Start of TASK INPUT
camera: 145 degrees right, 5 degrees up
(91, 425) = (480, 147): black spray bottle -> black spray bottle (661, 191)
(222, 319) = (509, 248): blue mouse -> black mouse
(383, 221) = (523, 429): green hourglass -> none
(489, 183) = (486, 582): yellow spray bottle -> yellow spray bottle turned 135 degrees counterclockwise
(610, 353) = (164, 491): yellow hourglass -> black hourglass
End of TASK INPUT
Start of TASK INPUT
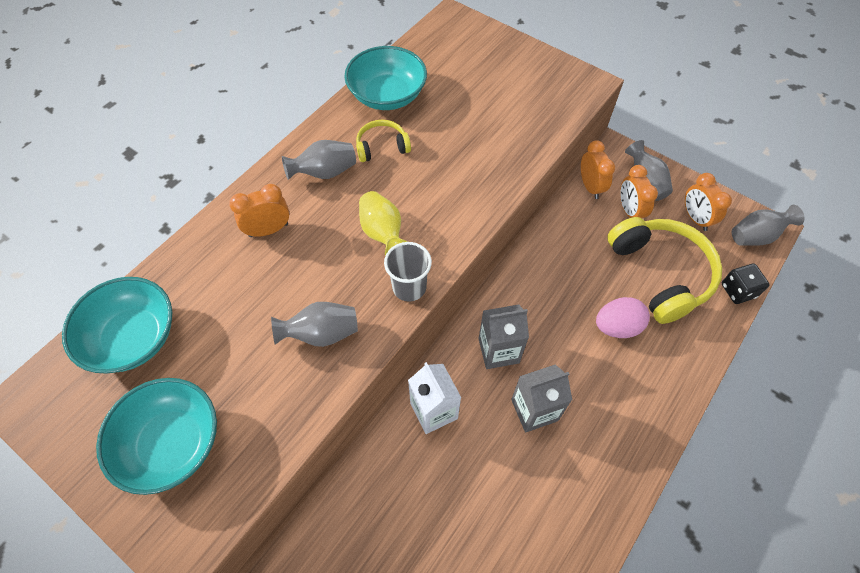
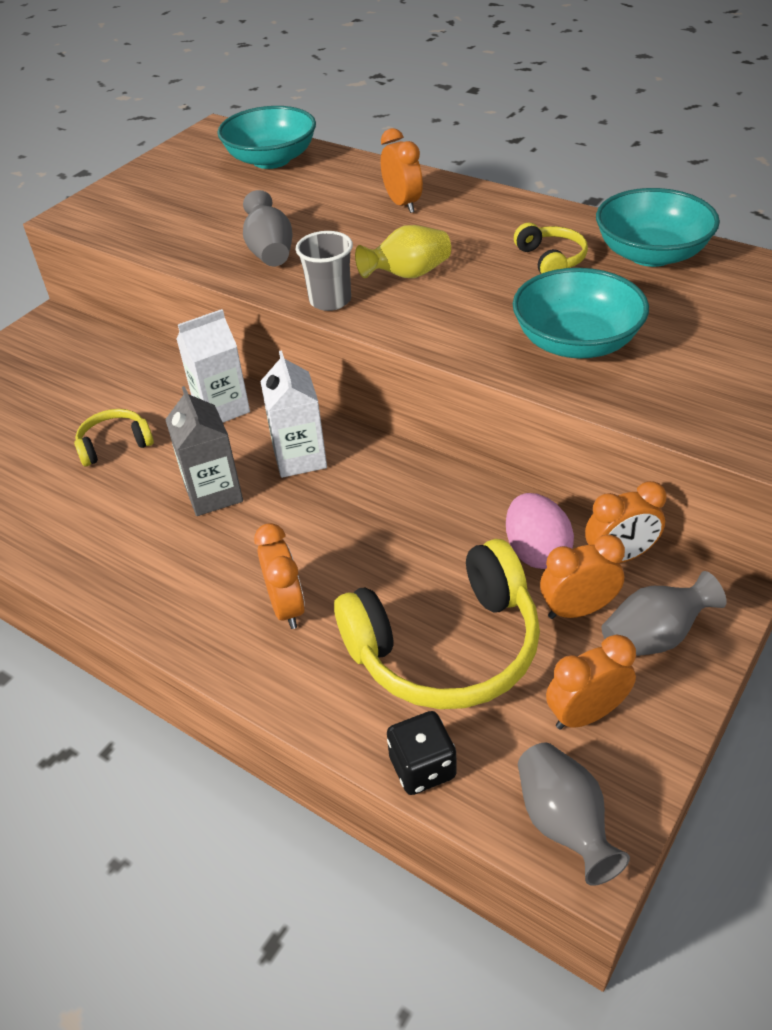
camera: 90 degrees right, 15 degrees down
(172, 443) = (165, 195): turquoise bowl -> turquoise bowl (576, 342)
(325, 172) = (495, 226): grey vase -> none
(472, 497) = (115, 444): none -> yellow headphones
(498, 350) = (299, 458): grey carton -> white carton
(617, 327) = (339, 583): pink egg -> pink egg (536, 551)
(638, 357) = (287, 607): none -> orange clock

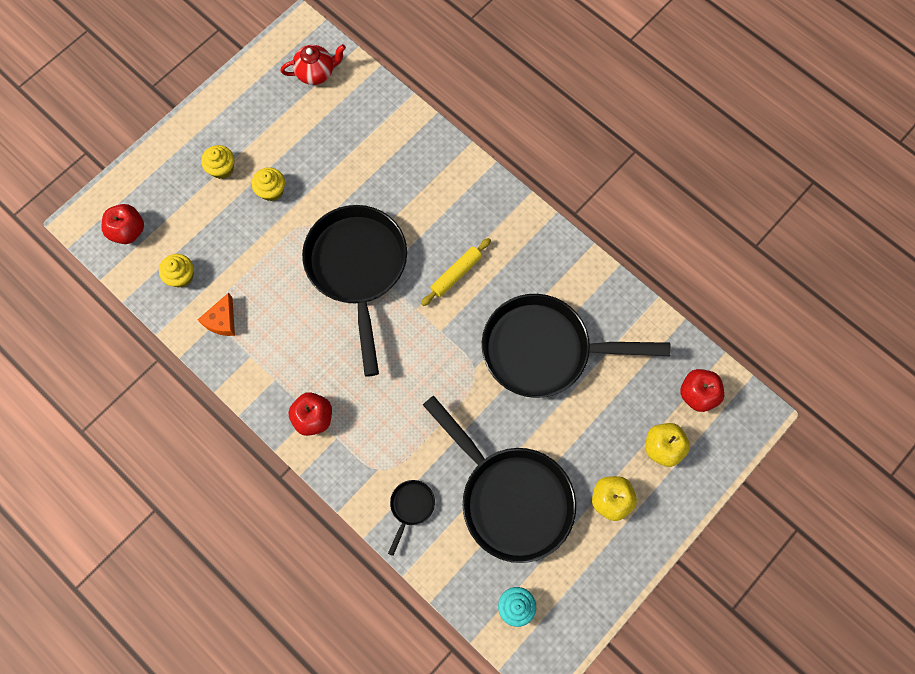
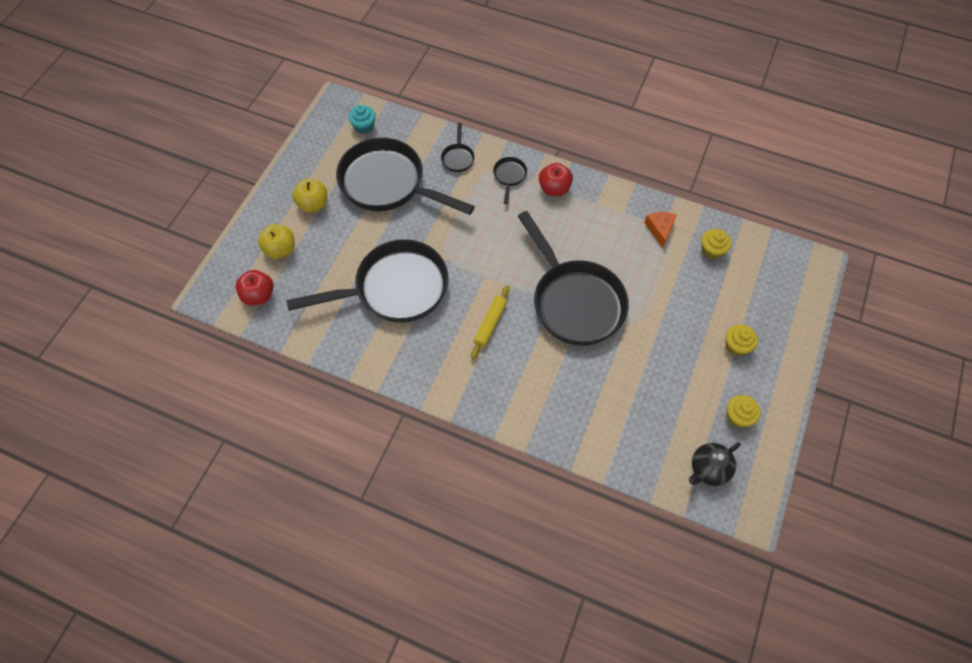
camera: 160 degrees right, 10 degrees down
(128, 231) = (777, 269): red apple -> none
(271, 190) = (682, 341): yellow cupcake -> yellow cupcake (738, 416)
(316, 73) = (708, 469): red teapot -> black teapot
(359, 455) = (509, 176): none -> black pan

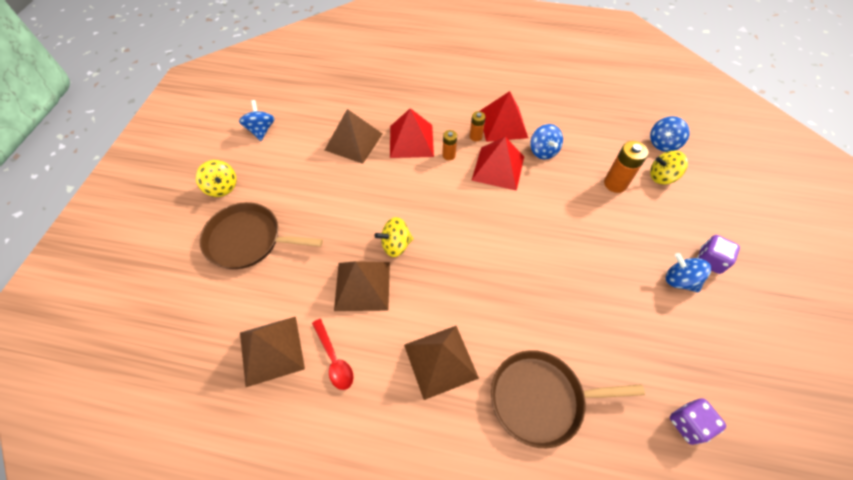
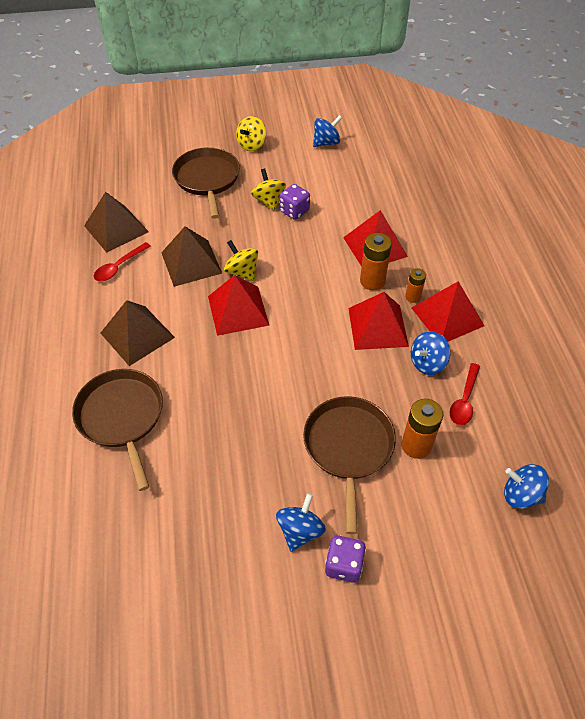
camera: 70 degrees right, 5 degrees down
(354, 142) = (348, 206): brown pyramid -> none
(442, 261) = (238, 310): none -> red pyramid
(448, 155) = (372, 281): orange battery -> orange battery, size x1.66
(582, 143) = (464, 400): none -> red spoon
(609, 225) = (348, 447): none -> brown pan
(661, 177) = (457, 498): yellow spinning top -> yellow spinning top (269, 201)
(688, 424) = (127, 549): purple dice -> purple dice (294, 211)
End of TASK INPUT
[ASSIGNMENT] Show every line of the material above in which "right" is present.

[TASK RESULT]
camera: 145 degrees right, 5 degrees up
camera: 90 degrees right, 15 degrees down
camera: 160 degrees right, 10 degrees down
camera: 70 degrees right, 5 degrees down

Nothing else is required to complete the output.